Copy the records from the beginning up to and including the line with "Find the pixel", replacing "spot" with "position" and leaving everything else unchanged.

···

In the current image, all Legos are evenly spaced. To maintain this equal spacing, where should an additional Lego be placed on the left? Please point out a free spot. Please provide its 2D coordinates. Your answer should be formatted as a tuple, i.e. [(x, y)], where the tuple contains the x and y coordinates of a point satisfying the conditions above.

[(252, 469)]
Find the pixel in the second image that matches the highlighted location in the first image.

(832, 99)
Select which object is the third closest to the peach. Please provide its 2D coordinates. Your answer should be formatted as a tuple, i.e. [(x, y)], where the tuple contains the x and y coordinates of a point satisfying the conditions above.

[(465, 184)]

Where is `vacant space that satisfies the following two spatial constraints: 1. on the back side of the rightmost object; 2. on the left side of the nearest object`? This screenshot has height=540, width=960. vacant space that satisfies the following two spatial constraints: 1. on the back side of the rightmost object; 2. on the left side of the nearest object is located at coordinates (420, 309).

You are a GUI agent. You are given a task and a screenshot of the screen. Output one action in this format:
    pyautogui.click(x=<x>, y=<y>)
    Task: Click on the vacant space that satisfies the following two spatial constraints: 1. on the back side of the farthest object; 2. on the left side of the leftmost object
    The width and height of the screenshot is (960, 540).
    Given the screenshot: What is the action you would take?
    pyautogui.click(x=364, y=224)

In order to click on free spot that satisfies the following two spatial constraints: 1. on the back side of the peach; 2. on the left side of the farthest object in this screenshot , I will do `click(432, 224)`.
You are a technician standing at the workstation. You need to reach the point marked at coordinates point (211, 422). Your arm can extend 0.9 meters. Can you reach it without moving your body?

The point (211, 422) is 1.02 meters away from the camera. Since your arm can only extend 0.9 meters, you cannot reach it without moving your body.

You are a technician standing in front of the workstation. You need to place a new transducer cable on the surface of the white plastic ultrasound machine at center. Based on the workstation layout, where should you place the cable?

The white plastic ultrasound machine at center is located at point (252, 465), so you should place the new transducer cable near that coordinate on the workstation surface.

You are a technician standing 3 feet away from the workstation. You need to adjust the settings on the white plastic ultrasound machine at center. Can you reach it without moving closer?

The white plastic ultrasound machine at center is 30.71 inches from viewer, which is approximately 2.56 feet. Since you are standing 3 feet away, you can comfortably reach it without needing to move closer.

···

Solution below ->
In the current image, all Legos are evenly spaced. To maintain this equal spacing, where should an additional Lego be placed on the left? Please point out a free position. Please provide its 2D coordinates. Your answer should be formatted as a tuple, i.e. [(x, y)], where the tuple contains the x and y coordinates of a point satisfying the conditions above.

[(252, 469)]
Find the pixel in the second image that matches the highlighted location in the first image.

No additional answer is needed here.